**Directions**
Where in the listing does the word "bucket" appear? Report each line that holds it.

**The records**
◇ ◇ ◇

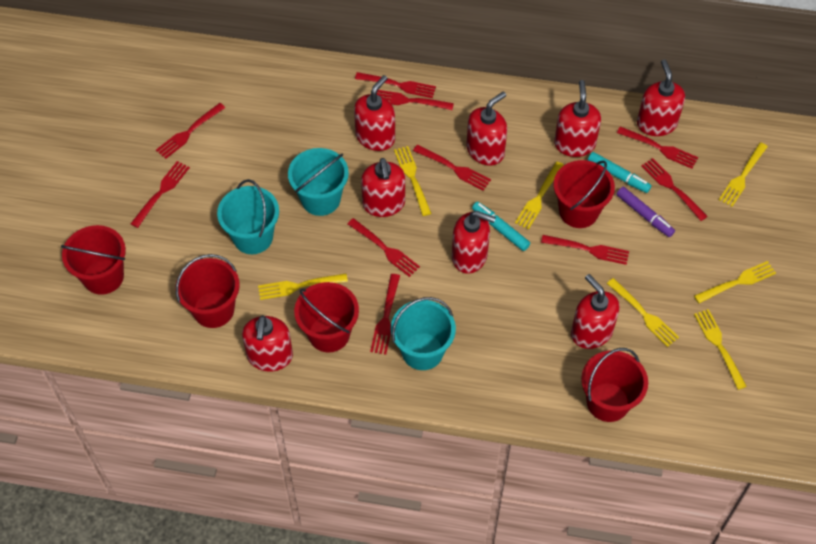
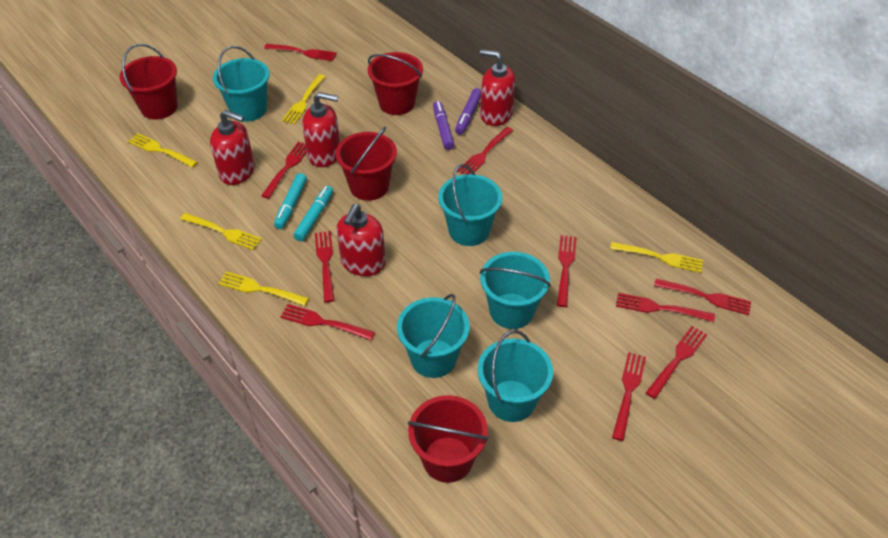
purple marker: [616,187,675,237] = 1 -> [433,101,454,150] [455,88,481,135] = 2
red bucket: [61,225,126,295] [175,254,240,328] [294,282,359,352] [553,160,615,228] [581,348,648,422] = 5 -> [120,44,178,120] [336,127,397,201] [368,52,423,115] [408,395,489,483] = 4
red soap dispenser: [242,315,293,372] [354,75,395,151] [361,158,405,217] [452,211,496,274] [466,91,507,166] [554,80,601,157] [571,274,619,349] [637,60,685,136] = 8 -> [210,110,255,185] [302,92,340,167] [337,204,386,276] [480,49,516,126] = 4
turquoise bucket: [217,179,279,254] [288,148,349,216] [391,297,456,370] = 3 -> [213,46,270,122] [397,294,469,378] [438,164,502,246] [478,330,553,422] [480,252,551,329] = 5
yellow fork: [258,274,348,300] [394,146,431,216] [515,162,564,230] [607,278,679,347] [694,261,776,303] [694,309,747,390] [719,142,768,207] = 7 -> [128,133,198,168] [180,213,262,250] [218,271,309,306] [282,74,326,125] [610,242,703,273] = 5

◇ ◇ ◇

**Result for this exercise**
red bucket: [61,225,126,295] [175,254,240,328] [294,282,359,352] [553,160,615,228] [581,348,648,422] = 5 -> [120,44,178,120] [336,127,397,201] [368,52,423,115] [408,395,489,483] = 4
turquoise bucket: [217,179,279,254] [288,148,349,216] [391,297,456,370] = 3 -> [213,46,270,122] [397,294,469,378] [438,164,502,246] [478,330,553,422] [480,252,551,329] = 5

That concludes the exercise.